▶ EXERCISE DETAILS
Identify every line of the items that contains the string "kern", treating uppercase and lowercase letters as different.

▶ SUPPLIED ENTRIES
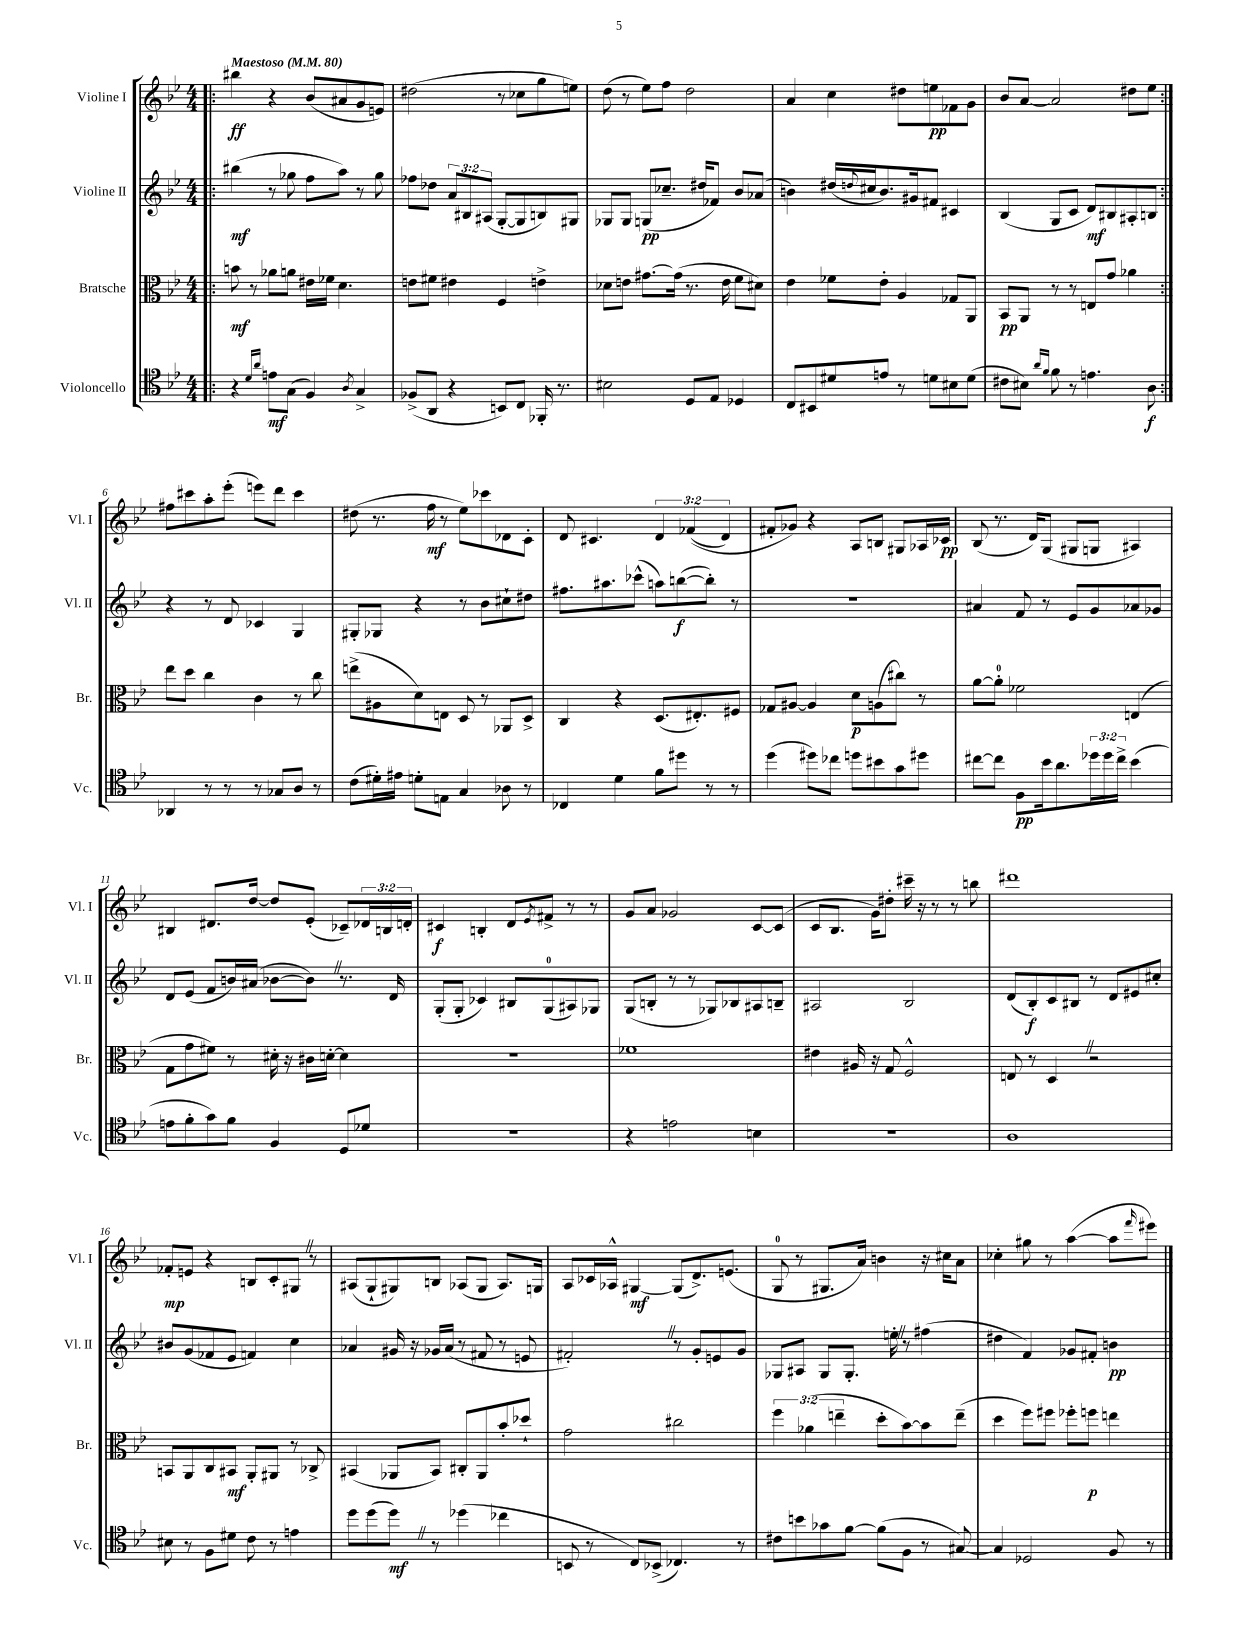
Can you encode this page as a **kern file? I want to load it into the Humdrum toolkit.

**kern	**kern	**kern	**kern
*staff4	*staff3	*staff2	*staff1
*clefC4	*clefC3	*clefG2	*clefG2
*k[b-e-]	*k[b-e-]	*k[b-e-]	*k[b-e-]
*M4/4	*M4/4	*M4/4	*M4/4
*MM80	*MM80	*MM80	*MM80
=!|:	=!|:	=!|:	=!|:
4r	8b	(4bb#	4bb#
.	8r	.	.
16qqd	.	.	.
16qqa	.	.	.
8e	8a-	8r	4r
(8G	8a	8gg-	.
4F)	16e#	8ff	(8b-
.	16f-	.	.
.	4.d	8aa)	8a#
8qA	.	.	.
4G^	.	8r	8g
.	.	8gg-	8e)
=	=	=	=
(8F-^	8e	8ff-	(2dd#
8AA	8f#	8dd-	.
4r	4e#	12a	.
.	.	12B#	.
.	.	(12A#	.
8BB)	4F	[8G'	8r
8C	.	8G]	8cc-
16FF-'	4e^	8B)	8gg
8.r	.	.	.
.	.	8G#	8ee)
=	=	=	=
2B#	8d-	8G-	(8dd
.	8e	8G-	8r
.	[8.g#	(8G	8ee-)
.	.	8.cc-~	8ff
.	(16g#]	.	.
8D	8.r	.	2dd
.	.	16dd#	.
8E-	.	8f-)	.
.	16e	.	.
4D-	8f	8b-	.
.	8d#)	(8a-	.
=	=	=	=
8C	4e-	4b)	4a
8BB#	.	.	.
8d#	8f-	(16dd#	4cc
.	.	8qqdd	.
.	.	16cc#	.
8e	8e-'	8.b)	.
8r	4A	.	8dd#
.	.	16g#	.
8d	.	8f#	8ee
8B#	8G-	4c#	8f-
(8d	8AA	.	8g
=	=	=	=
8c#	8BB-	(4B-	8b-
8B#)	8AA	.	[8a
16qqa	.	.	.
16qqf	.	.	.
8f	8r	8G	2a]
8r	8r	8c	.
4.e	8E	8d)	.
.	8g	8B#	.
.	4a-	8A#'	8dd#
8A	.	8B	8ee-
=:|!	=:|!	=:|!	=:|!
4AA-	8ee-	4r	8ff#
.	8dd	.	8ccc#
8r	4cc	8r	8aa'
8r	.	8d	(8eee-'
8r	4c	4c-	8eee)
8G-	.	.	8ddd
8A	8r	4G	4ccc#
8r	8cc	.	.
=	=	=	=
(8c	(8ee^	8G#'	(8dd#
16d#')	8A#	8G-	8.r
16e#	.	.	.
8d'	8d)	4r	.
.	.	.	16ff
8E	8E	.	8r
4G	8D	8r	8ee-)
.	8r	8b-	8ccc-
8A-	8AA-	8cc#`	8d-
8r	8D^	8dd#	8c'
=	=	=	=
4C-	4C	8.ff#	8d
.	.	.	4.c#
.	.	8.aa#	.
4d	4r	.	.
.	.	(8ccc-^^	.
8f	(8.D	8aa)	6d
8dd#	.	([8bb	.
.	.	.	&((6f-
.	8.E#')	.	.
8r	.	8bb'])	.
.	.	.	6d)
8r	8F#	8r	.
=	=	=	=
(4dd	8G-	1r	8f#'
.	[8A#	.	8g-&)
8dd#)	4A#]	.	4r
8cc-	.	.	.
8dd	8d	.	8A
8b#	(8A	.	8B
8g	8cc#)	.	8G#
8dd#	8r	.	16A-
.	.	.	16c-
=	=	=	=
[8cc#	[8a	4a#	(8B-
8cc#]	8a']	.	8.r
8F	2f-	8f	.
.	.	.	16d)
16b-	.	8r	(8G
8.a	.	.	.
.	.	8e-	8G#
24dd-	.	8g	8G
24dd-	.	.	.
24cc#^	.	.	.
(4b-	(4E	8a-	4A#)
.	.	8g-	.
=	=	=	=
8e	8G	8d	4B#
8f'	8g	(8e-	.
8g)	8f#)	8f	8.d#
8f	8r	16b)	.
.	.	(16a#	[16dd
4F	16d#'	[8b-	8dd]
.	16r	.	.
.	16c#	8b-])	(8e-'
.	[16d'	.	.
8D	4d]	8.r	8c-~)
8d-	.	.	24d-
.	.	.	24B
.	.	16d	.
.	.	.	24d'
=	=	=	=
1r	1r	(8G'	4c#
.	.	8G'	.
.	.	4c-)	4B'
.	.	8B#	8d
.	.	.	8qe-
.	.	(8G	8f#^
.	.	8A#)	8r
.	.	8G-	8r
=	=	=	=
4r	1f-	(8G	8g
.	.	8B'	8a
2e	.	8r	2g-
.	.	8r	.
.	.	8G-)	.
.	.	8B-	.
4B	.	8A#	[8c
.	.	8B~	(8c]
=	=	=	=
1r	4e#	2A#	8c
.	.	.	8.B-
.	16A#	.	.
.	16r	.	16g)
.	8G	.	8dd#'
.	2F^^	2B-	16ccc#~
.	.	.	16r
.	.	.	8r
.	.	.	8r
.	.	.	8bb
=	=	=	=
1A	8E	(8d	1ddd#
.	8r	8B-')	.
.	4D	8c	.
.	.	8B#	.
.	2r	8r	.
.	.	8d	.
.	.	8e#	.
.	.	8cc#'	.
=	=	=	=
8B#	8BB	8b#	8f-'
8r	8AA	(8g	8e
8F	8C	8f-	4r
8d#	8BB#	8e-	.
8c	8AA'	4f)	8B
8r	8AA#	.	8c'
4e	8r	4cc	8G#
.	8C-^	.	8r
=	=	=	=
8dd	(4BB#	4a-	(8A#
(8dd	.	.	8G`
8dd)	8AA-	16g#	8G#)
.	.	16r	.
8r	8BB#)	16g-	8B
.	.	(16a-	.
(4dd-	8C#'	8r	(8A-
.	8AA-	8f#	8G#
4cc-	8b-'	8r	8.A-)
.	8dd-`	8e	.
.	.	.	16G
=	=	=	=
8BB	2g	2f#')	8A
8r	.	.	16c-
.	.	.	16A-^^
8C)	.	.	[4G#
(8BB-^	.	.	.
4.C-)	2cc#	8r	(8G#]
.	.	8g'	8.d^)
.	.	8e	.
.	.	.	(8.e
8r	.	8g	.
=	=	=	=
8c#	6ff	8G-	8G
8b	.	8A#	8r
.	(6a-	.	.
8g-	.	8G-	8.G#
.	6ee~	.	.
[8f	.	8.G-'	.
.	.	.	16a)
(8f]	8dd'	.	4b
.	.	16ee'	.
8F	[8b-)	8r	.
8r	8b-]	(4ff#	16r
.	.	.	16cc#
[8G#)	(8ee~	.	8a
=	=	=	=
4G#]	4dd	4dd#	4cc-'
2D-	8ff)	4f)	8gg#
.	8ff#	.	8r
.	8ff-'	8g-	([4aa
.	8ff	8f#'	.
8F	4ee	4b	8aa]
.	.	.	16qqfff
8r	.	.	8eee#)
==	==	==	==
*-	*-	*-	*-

▶ FINISHED TASK
Can you encode this page as a **kern file? I want to load it into the Humdrum toolkit.
**kern	**kern	**kern	**kern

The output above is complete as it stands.